To do: Below are entries; copy exactly the lines from the one with "STEPPER pin IN4: 14 -> none" through the one with "BT2 pin RXD: none -> D6", both included, and leave out the rest.

(Source material)

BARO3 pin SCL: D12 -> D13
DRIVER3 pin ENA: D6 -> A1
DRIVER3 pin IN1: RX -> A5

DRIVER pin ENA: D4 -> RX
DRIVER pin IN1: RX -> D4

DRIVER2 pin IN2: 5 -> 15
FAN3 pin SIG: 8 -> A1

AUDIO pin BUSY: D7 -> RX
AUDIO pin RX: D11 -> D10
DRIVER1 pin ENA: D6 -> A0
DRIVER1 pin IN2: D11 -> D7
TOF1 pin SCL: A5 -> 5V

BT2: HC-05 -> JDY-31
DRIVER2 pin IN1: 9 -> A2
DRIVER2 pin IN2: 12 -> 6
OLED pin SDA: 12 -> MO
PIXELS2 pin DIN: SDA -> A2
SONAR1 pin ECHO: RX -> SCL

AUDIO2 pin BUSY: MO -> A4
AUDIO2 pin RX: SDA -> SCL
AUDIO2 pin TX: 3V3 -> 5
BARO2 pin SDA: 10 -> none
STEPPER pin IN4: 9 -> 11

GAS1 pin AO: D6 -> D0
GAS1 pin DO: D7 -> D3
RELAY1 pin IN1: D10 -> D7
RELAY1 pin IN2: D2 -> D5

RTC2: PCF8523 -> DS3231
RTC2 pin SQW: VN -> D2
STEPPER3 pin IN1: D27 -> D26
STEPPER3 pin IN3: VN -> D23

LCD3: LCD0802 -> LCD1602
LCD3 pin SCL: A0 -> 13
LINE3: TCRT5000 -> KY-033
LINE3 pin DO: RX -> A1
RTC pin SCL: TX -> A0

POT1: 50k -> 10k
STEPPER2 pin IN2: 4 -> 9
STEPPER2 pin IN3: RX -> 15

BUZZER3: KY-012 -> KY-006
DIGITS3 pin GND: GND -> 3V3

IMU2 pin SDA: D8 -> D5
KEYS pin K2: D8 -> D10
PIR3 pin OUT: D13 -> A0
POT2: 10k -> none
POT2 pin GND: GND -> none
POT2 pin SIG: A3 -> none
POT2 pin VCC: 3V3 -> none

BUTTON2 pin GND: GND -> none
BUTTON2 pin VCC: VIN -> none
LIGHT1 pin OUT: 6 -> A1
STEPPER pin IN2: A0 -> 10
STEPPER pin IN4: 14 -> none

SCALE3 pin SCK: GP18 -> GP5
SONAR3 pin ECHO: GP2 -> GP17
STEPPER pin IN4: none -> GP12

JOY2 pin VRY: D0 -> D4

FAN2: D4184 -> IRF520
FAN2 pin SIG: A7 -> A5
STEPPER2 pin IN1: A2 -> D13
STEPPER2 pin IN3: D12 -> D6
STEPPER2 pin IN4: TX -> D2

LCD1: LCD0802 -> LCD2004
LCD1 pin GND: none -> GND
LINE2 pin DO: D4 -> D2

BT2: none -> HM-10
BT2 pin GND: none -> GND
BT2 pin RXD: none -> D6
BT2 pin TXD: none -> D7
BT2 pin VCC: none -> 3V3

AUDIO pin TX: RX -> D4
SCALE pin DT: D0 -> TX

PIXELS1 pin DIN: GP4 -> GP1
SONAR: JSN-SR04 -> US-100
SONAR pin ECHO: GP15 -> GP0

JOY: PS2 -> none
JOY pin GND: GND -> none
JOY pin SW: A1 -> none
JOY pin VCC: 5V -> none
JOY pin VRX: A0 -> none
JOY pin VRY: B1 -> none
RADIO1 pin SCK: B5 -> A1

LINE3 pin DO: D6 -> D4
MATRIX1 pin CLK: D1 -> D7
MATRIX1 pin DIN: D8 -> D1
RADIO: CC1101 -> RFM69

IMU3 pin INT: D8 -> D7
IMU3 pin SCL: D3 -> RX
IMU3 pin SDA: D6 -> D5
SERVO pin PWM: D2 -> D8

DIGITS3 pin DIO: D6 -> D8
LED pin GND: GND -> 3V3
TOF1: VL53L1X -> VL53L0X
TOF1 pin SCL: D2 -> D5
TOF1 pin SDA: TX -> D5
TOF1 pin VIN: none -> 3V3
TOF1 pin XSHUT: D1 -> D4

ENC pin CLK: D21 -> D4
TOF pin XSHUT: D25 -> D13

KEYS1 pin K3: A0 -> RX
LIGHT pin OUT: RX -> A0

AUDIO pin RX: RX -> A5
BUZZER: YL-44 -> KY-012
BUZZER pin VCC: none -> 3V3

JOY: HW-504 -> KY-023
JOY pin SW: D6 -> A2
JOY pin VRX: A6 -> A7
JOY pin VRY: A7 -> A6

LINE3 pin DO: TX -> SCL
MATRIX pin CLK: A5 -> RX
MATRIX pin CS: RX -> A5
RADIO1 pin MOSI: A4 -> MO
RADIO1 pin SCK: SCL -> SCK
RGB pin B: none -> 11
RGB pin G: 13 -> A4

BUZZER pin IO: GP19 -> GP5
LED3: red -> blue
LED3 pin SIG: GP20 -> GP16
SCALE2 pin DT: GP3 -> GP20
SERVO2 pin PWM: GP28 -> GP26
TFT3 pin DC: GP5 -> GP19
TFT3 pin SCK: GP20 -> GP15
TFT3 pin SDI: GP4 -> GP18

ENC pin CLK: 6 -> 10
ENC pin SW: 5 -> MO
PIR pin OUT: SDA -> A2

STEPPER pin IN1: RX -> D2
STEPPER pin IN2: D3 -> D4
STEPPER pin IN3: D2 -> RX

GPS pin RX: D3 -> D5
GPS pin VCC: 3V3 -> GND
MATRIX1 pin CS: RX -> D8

(End Source material)

Task solution:
STEPPER pin IN4: 14 -> none

SCALE3 pin SCK: GP18 -> GP5
SONAR3 pin ECHO: GP2 -> GP17
STEPPER pin IN4: none -> GP12

JOY2 pin VRY: D0 -> D4

FAN2: D4184 -> IRF520
FAN2 pin SIG: A7 -> A5
STEPPER2 pin IN1: A2 -> D13
STEPPER2 pin IN3: D12 -> D6
STEPPER2 pin IN4: TX -> D2

LCD1: LCD0802 -> LCD2004
LCD1 pin GND: none -> GND
LINE2 pin DO: D4 -> D2

BT2: none -> HM-10
BT2 pin GND: none -> GND
BT2 pin RXD: none -> D6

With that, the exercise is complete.